**What is expected**.
All of the records should be given back exactly and in full.
#### Given records ####
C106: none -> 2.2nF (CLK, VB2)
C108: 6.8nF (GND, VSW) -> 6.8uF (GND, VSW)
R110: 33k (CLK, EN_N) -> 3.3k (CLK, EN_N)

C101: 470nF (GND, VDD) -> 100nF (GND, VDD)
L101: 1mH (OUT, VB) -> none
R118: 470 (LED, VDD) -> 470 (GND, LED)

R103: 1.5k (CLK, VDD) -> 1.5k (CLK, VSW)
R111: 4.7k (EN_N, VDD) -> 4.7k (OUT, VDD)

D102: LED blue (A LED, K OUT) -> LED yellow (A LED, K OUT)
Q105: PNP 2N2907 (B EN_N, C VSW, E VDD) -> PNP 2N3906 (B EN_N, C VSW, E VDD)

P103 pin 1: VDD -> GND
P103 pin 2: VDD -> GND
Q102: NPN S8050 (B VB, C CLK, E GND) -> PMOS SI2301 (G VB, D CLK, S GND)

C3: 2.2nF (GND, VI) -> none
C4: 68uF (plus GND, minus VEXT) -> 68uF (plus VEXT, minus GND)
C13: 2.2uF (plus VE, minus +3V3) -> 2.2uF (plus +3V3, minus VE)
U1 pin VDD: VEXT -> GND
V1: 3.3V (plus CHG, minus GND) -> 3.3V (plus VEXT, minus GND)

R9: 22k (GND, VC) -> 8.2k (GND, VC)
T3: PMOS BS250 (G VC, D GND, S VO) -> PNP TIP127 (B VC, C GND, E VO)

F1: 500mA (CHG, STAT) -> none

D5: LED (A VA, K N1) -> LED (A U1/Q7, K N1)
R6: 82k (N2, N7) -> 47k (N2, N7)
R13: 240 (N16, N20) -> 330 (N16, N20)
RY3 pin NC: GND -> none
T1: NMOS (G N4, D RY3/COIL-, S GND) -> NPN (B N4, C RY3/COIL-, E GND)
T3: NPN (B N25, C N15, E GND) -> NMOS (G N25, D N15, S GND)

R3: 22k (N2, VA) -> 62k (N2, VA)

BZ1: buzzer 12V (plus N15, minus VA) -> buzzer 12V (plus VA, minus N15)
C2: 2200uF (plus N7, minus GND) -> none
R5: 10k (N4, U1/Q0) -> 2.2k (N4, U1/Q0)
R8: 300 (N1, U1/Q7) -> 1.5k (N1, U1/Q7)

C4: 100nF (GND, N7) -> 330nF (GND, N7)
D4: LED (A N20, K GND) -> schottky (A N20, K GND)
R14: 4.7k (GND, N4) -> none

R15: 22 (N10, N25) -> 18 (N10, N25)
####
**Task answer**.
C106: none -> 2.2nF (CLK, VB2)
C108: 6.8nF (GND, VSW) -> 6.8uF (GND, VSW)
R110: 33k (CLK, EN_N) -> 3.3k (CLK, EN_N)

C101: 470nF (GND, VDD) -> 100nF (GND, VDD)
L101: 1mH (OUT, VB) -> none
R118: 470 (LED, VDD) -> 470 (GND, LED)

R103: 1.5k (CLK, VDD) -> 1.5k (CLK, VSW)
R111: 4.7k (EN_N, VDD) -> 4.7k (OUT, VDD)

D102: LED blue (A LED, K OUT) -> LED yellow (A LED, K OUT)
Q105: PNP 2N2907 (B EN_N, C VSW, E VDD) -> PNP 2N3906 (B EN_N, C VSW, E VDD)

P103 pin 1: VDD -> GND
P103 pin 2: VDD -> GND
Q102: NPN S8050 (B VB, C CLK, E GND) -> PMOS SI2301 (G VB, D CLK, S GND)

C3: 2.2nF (GND, VI) -> none
C4: 68uF (plus GND, minus VEXT) -> 68uF (plus VEXT, minus GND)
C13: 2.2uF (plus VE, minus +3V3) -> 2.2uF (plus +3V3, minus VE)
U1 pin VDD: VEXT -> GND
V1: 3.3V (plus CHG, minus GND) -> 3.3V (plus VEXT, minus GND)

R9: 22k (GND, VC) -> 8.2k (GND, VC)
T3: PMOS BS250 (G VC, D GND, S VO) -> PNP TIP127 (B VC, C GND, E VO)

F1: 500mA (CHG, STAT) -> none

D5: LED (A VA, K N1) -> LED (A U1/Q7, K N1)
R6: 82k (N2, N7) -> 47k (N2, N7)
R13: 240 (N16, N20) -> 330 (N16, N20)
RY3 pin NC: GND -> none
T1: NMOS (G N4, D RY3/COIL-, S GND) -> NPN (B N4, C RY3/COIL-, E GND)
T3: NPN (B N25, C N15, E GND) -> NMOS (G N25, D N15, S GND)

R3: 22k (N2, VA) -> 62k (N2, VA)

BZ1: buzzer 12V (plus N15, minus VA) -> buzzer 12V (plus VA, minus N15)
C2: 2200uF (plus N7, minus GND) -> none
R5: 10k (N4, U1/Q0) -> 2.2k (N4, U1/Q0)
R8: 300 (N1, U1/Q7) -> 1.5k (N1, U1/Q7)

C4: 100nF (GND, N7) -> 330nF (GND, N7)
D4: LED (A N20, K GND) -> schottky (A N20, K GND)
R14: 4.7k (GND, N4) -> none

R15: 22 (N10, N25) -> 18 (N10, N25)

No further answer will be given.